What the task requires ->
Copy each line of the data below in which the word "blue" can be found.

BEGIN Recorded information

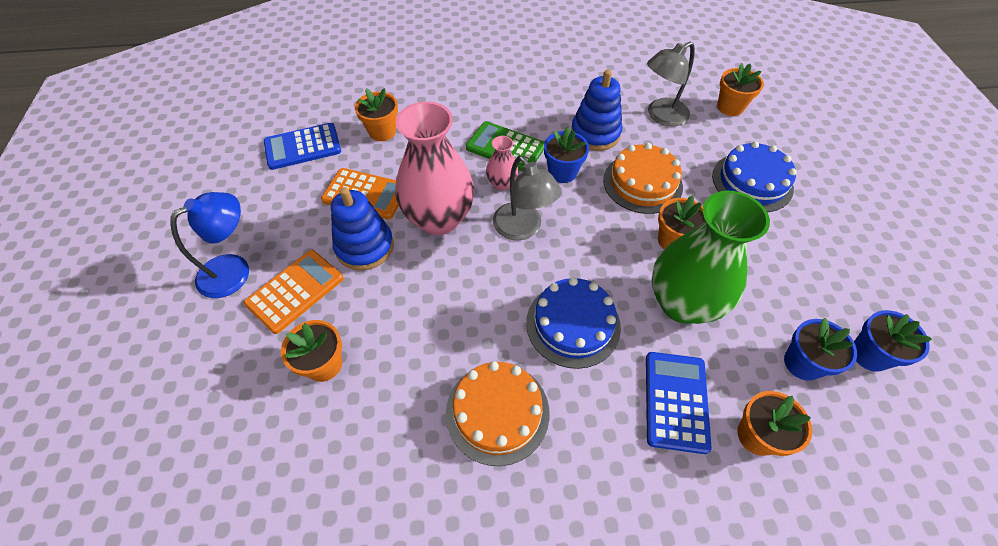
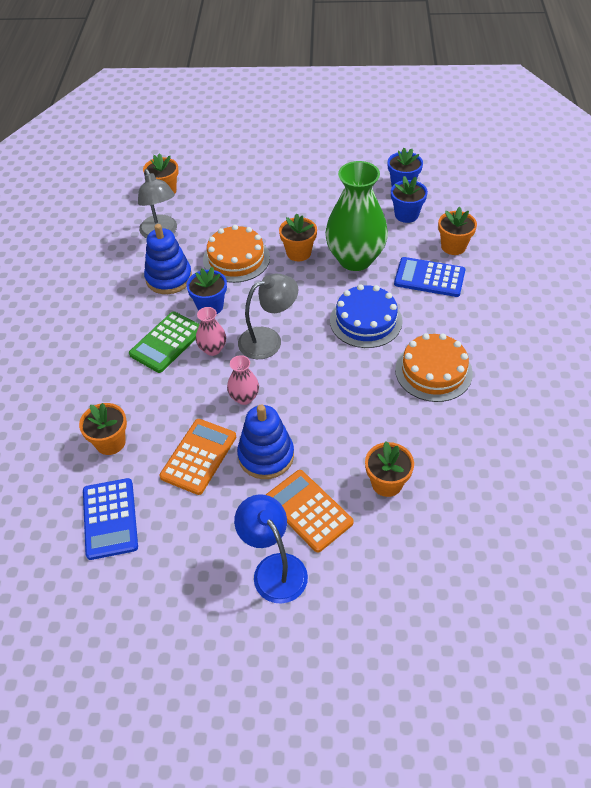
camera: 80 degrees left, 5 degrees down
(439, 219) = (244, 397): pink vase -> pink vase, size x0.45
(752, 182) = (251, 199): blue cake -> none

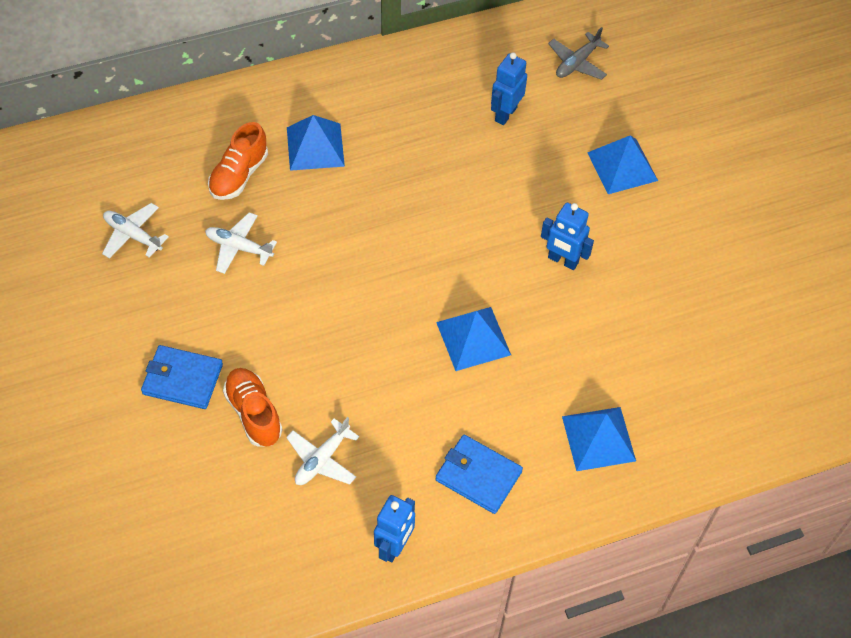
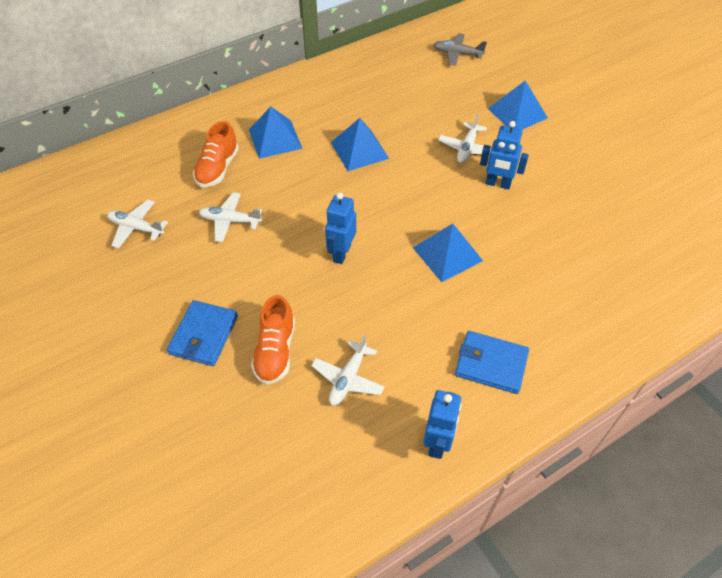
camera: 10 degrees left, 5 degrees down
(182, 379) = (204, 335): blue wallet -> blue wallet turned 75 degrees counterclockwise
(253, 413) = (275, 351): orange shoe -> orange shoe turned 135 degrees counterclockwise
(505, 114) = (416, 94): blue robot -> blue robot (341, 253)
(542, 205) = (467, 148): none -> white plane
(577, 63) = (457, 54): grey plane -> grey plane turned 75 degrees clockwise
(598, 438) = (580, 312): blue pyramid -> blue pyramid (359, 150)

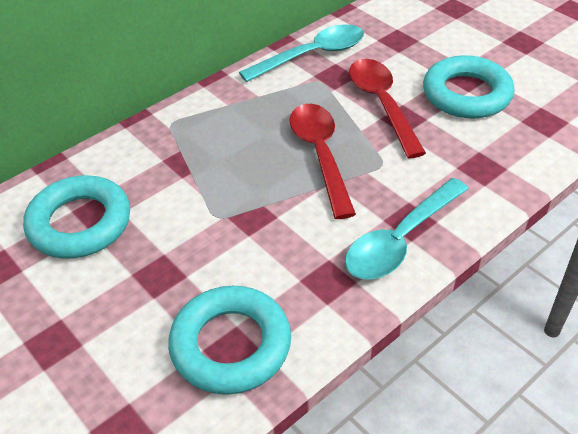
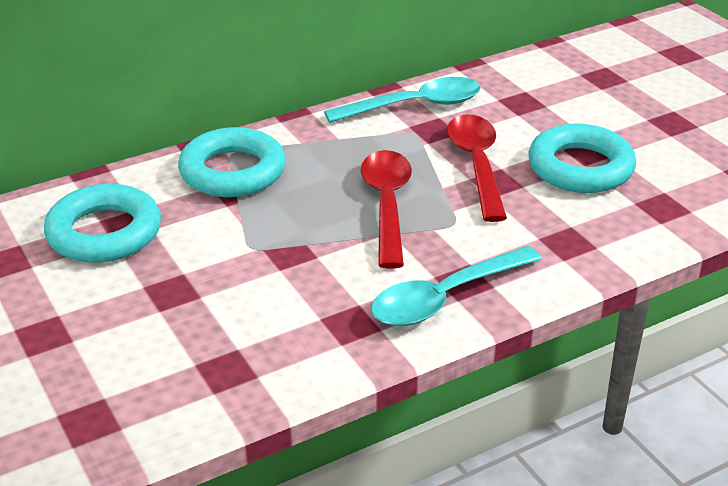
camera: 10 degrees right, 10 degrees down
(231, 345) = (225, 364): turquoise ring -> turquoise ring (233, 171)

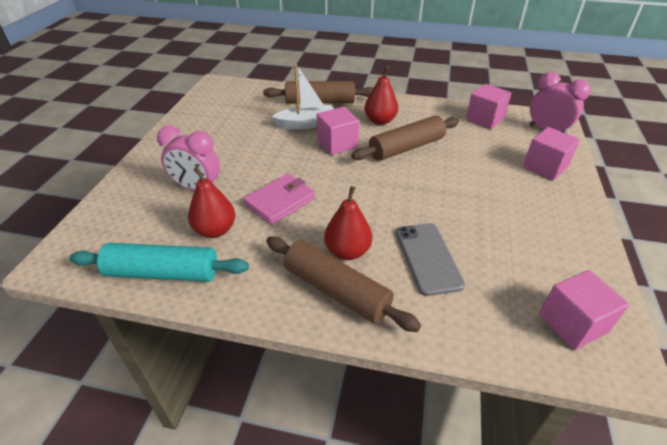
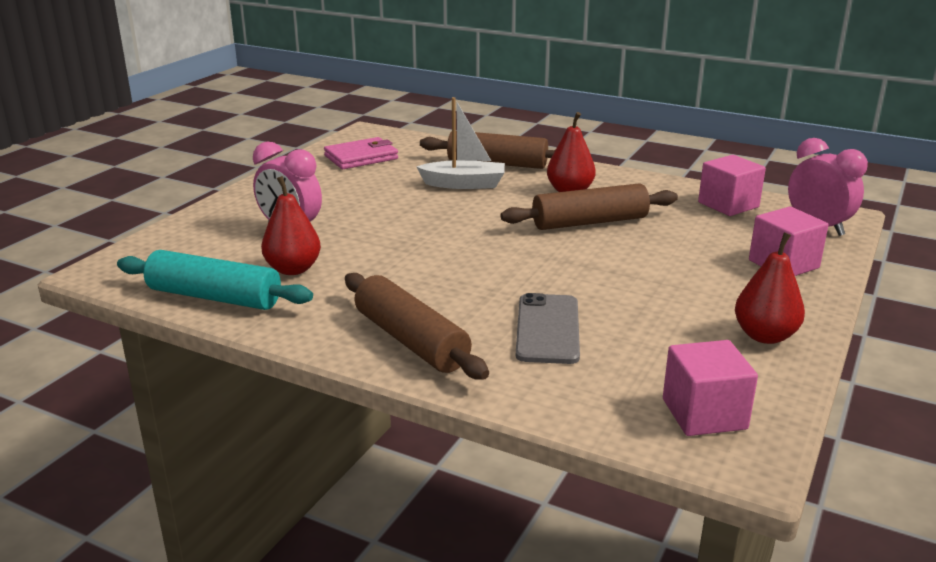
camera: 15 degrees right, 15 degrees down
(280, 201) = (387, 254): pink wallet -> pink wallet (361, 157)
(337, 144) = (495, 208): pink cube -> none
(347, 251) = (446, 309): red pear -> red pear (765, 336)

END Recorded information

Result of the exercise ->
(752, 182) = (251, 199): blue cake -> none
(182, 379) = (204, 335): blue wallet -> blue wallet turned 75 degrees counterclockwise
(505, 114) = (416, 94): blue robot -> blue robot (341, 253)
(598, 438) = (580, 312): blue pyramid -> blue pyramid (359, 150)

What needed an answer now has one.